• **TASK GOAL**: Look through the entries below, please, and copy every line with the word "none".

• **DATA PROVIDED**:
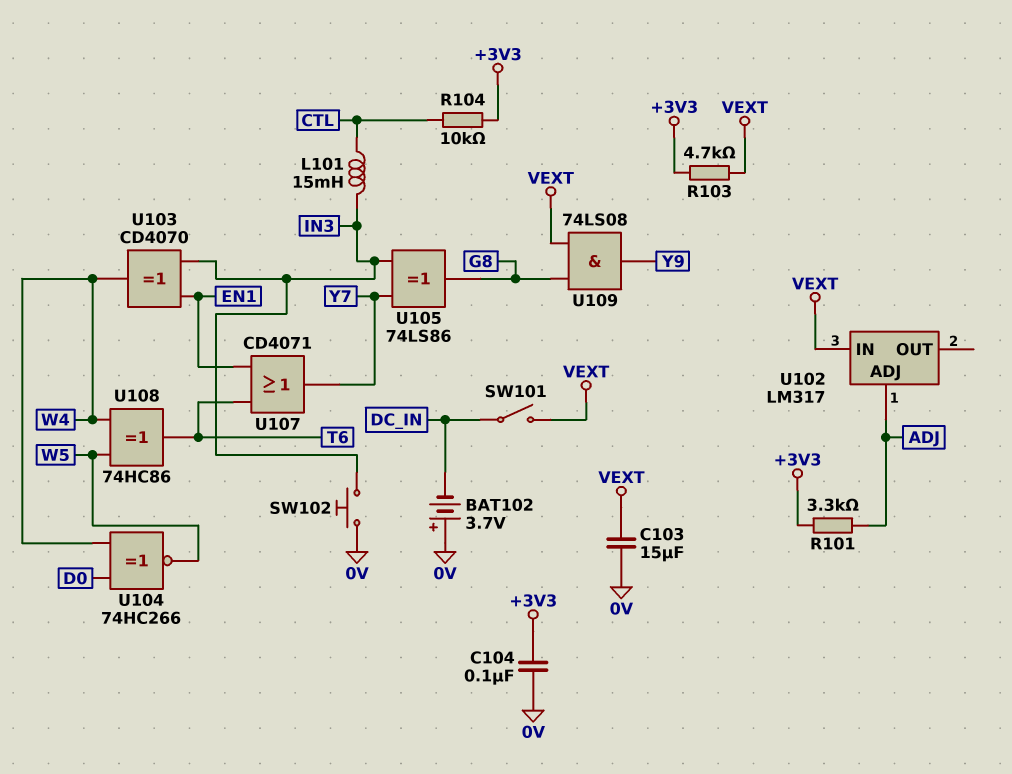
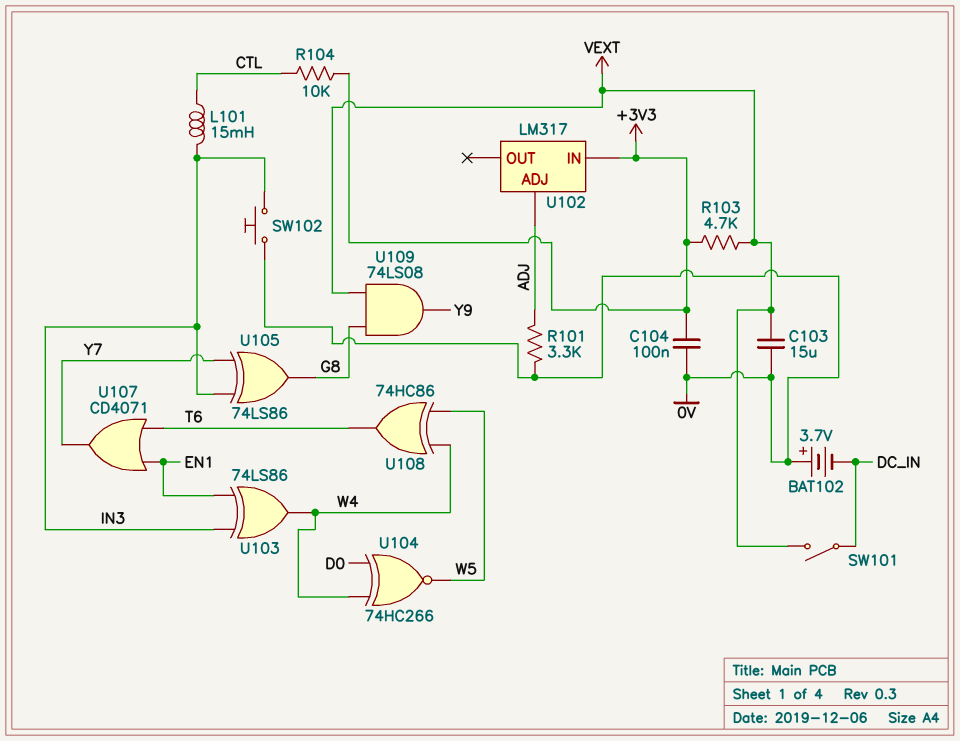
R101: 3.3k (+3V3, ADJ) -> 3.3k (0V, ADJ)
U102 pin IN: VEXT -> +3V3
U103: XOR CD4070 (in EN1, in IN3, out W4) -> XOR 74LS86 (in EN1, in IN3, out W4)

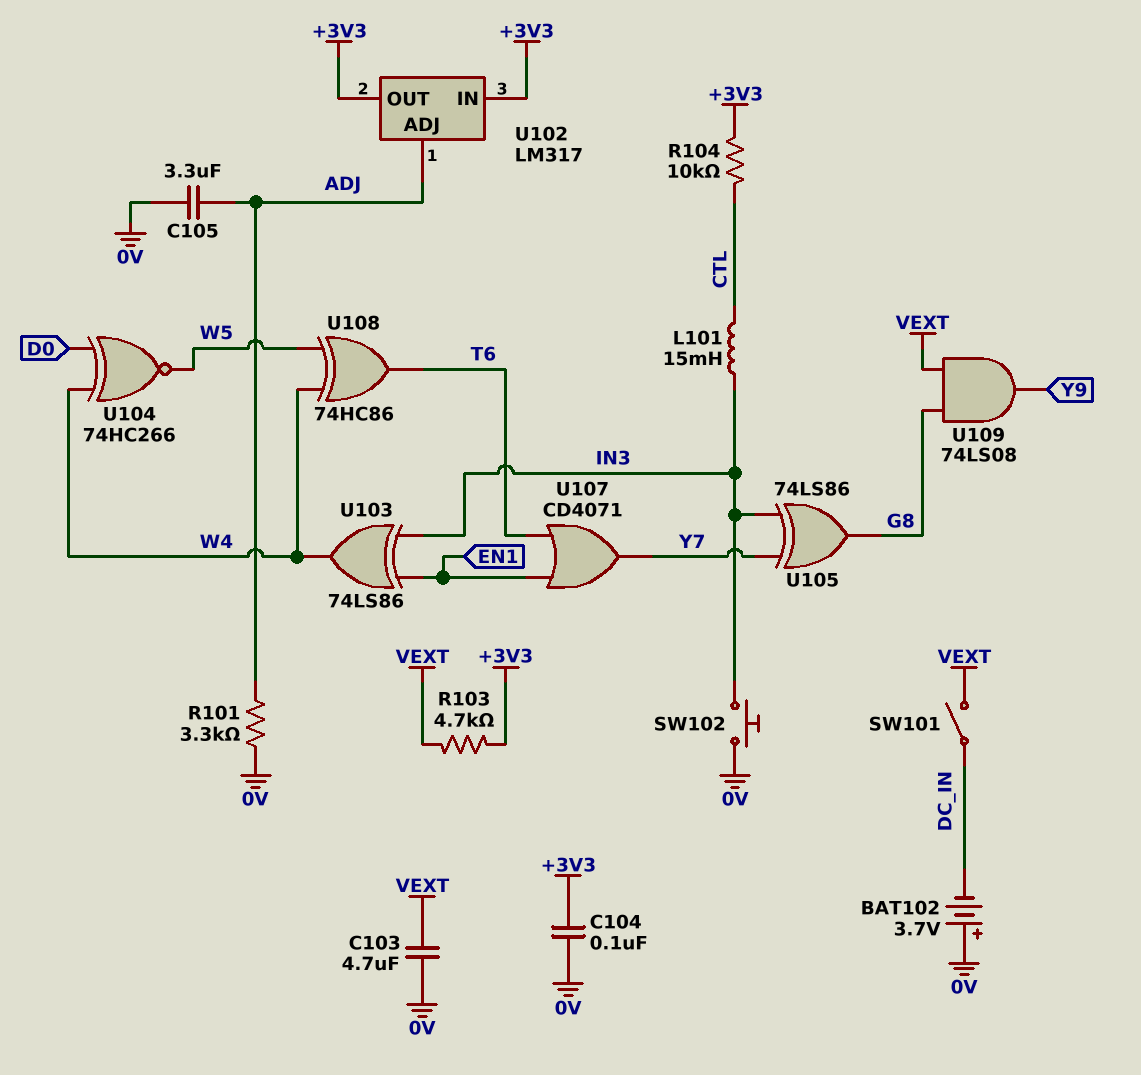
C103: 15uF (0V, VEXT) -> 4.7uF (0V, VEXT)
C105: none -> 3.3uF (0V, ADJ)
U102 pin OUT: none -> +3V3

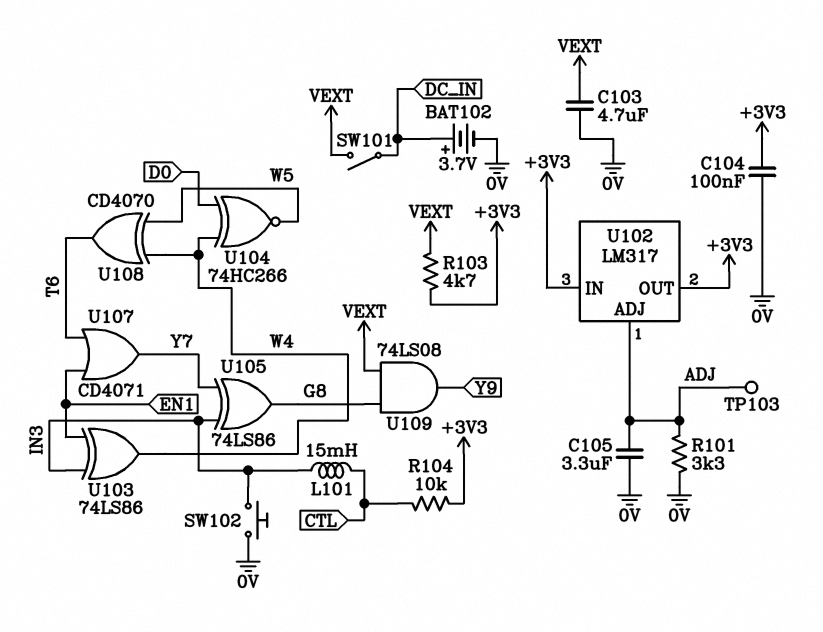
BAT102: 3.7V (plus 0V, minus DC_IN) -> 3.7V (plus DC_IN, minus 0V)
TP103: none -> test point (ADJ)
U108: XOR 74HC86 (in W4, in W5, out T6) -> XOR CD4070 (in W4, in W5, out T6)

...

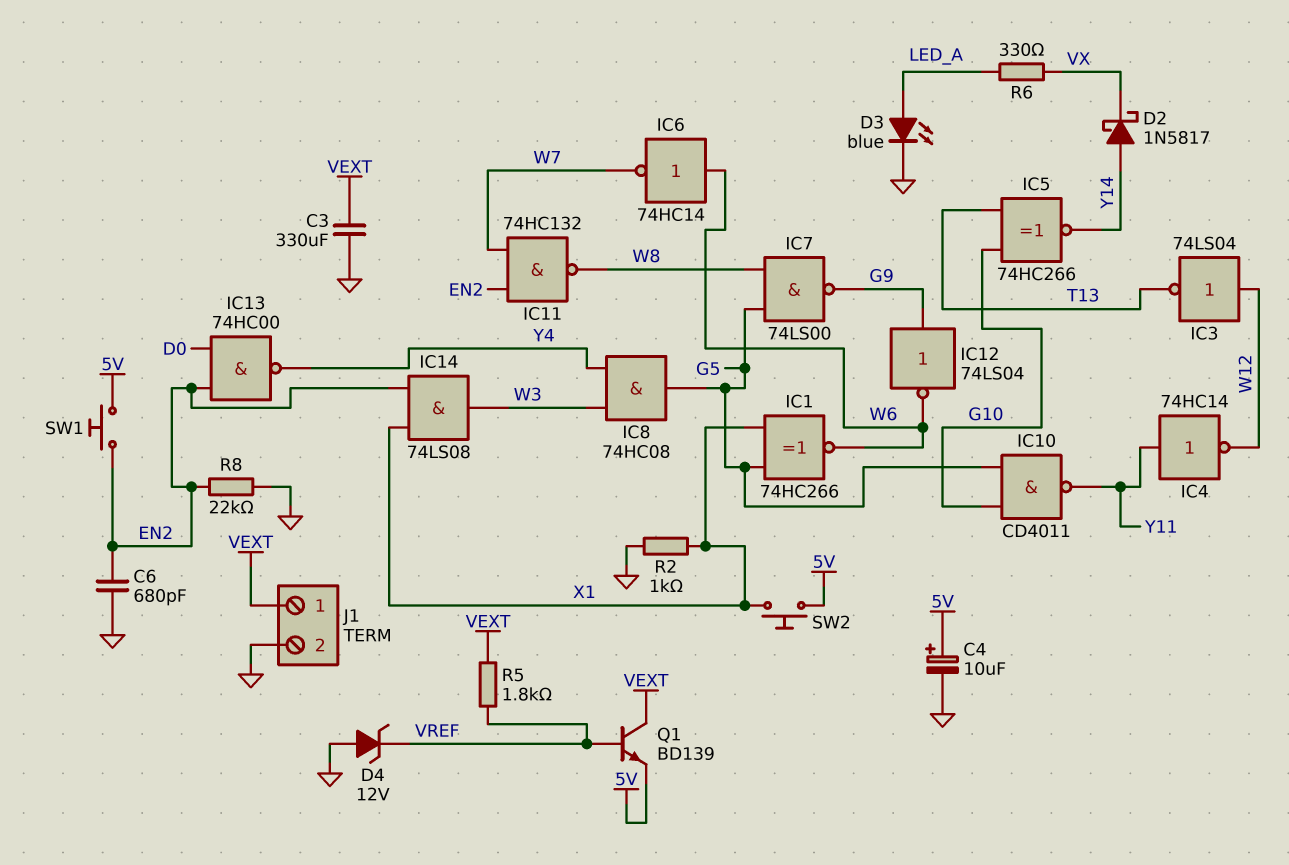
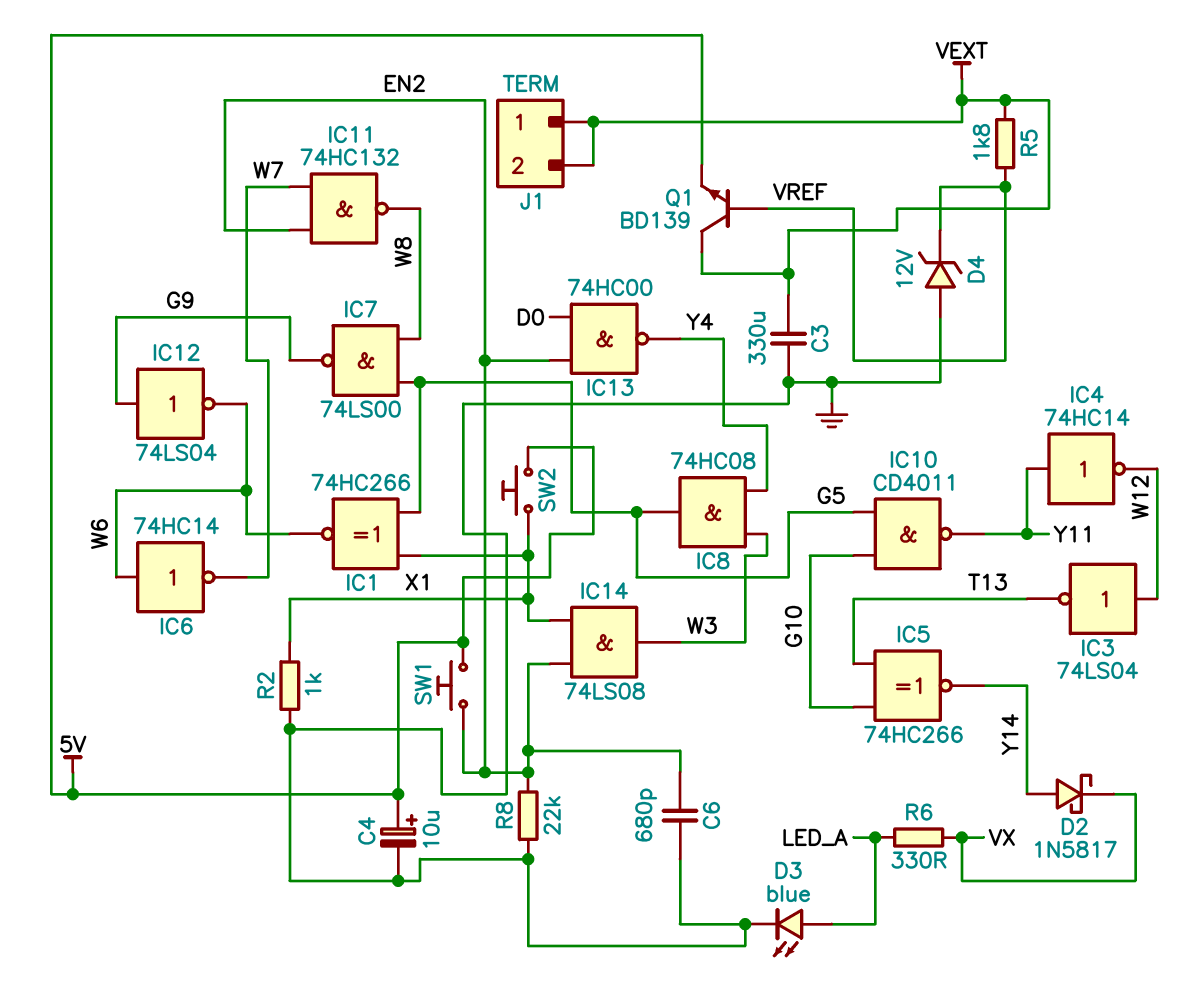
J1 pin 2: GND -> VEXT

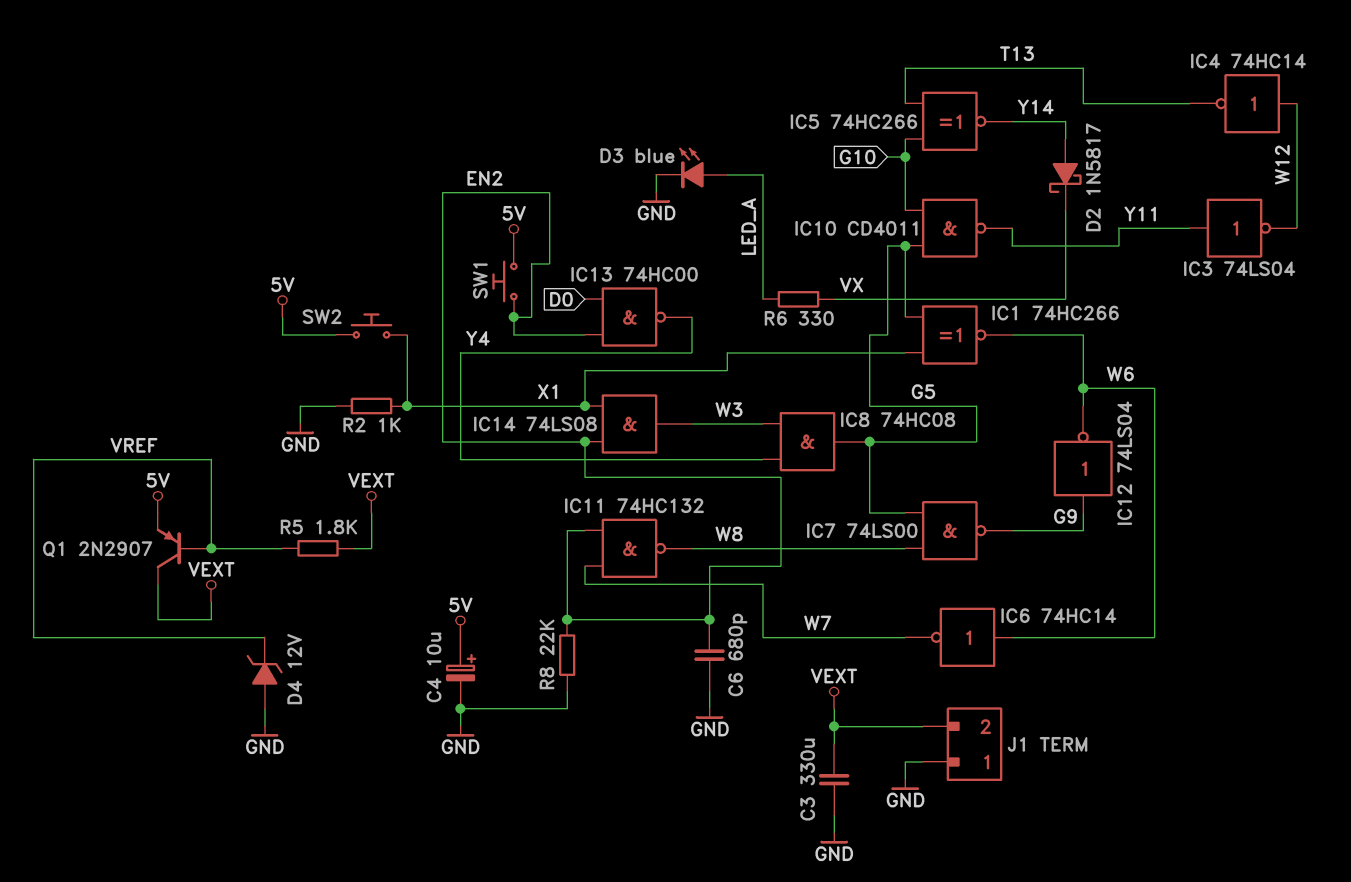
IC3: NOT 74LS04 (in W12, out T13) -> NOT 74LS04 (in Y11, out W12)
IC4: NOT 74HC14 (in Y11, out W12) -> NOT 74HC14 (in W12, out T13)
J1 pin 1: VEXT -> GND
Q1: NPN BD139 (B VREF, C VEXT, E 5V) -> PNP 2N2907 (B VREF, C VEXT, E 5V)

• **EXERCISE OUTPUT**:
C105: none -> 3.3uF (0V, ADJ)
U102 pin OUT: none -> +3V3
TP103: none -> test point (ADJ)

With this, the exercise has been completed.